Work order: State how many lines of the entries include the string "brown", please, leaving out everything but the number.

Dataset records:
▽
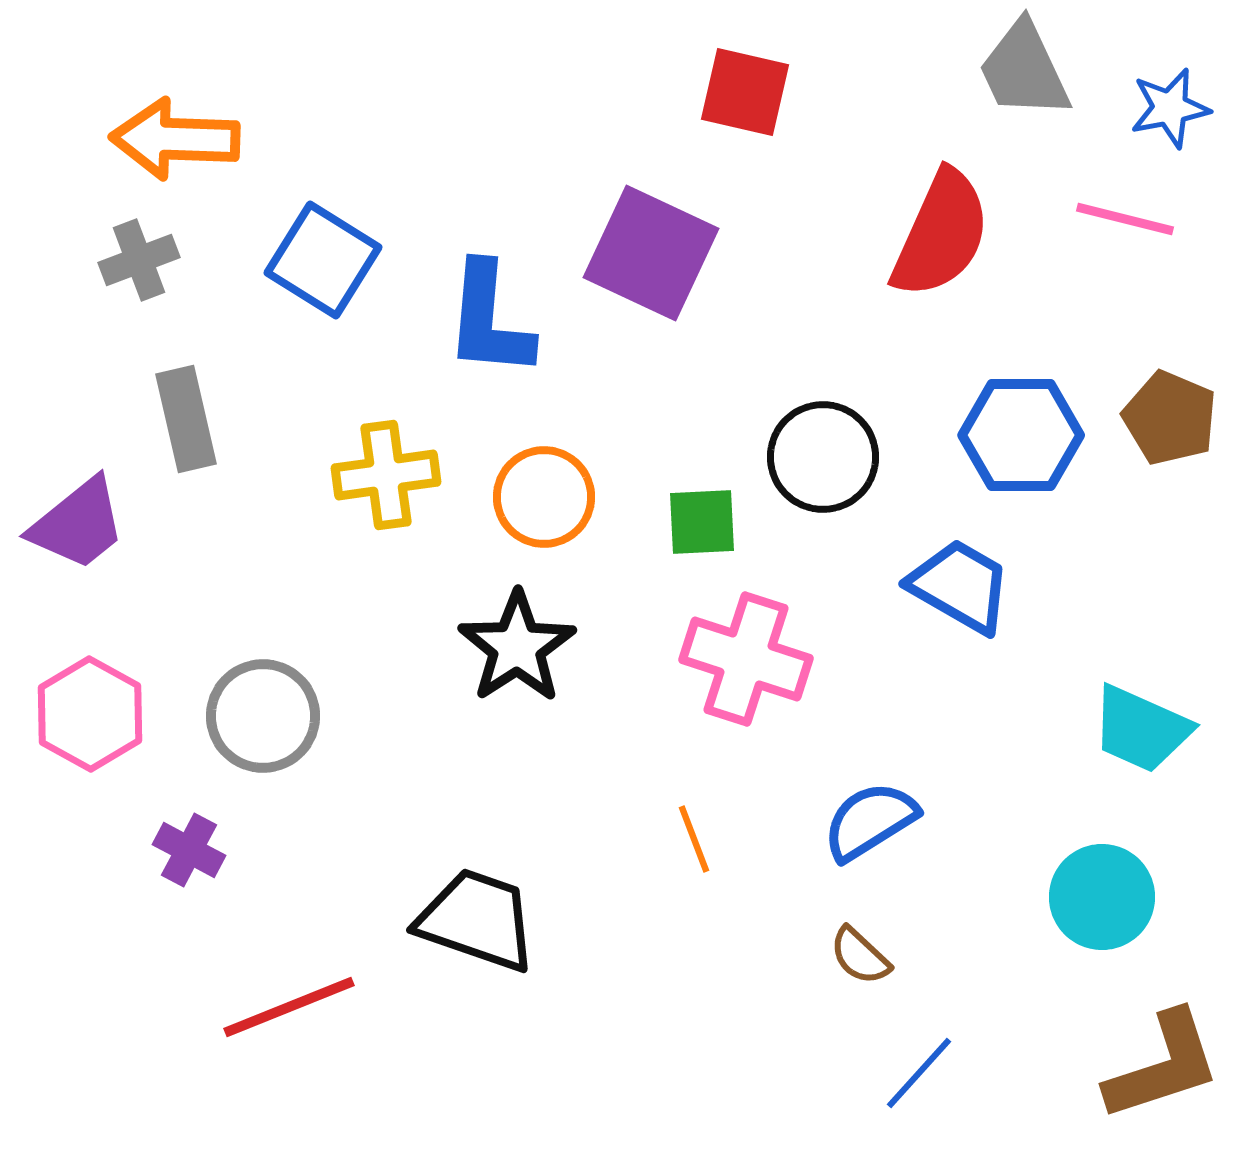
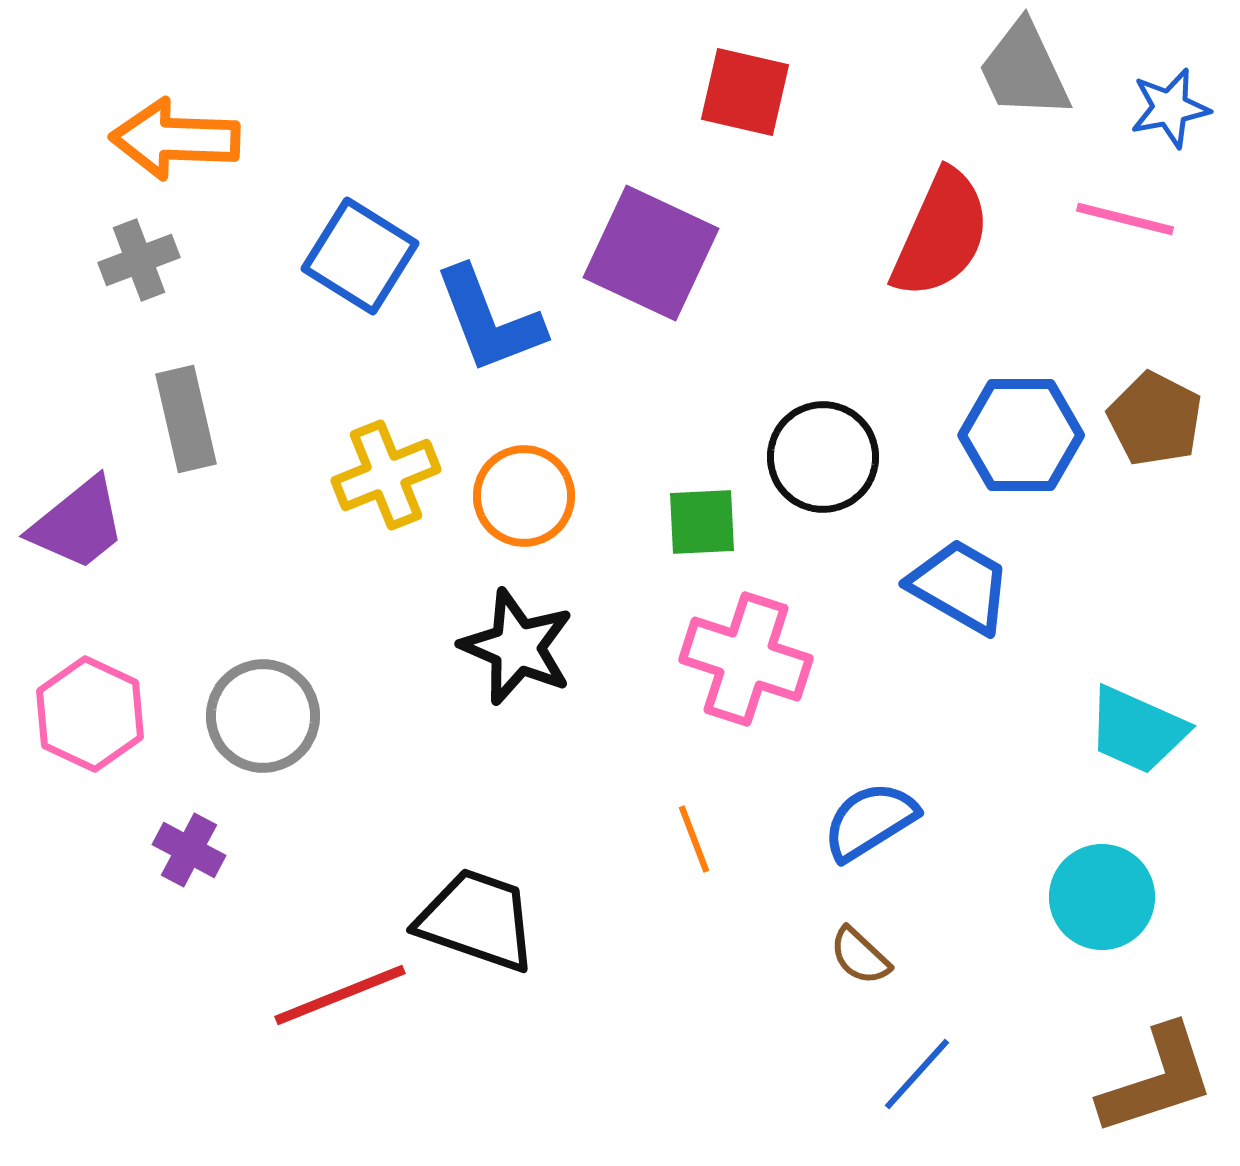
blue square: moved 37 px right, 4 px up
blue L-shape: rotated 26 degrees counterclockwise
brown pentagon: moved 15 px left, 1 px down; rotated 4 degrees clockwise
yellow cross: rotated 14 degrees counterclockwise
orange circle: moved 20 px left, 1 px up
black star: rotated 16 degrees counterclockwise
pink hexagon: rotated 4 degrees counterclockwise
cyan trapezoid: moved 4 px left, 1 px down
red line: moved 51 px right, 12 px up
brown L-shape: moved 6 px left, 14 px down
blue line: moved 2 px left, 1 px down
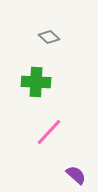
△
Your response: 2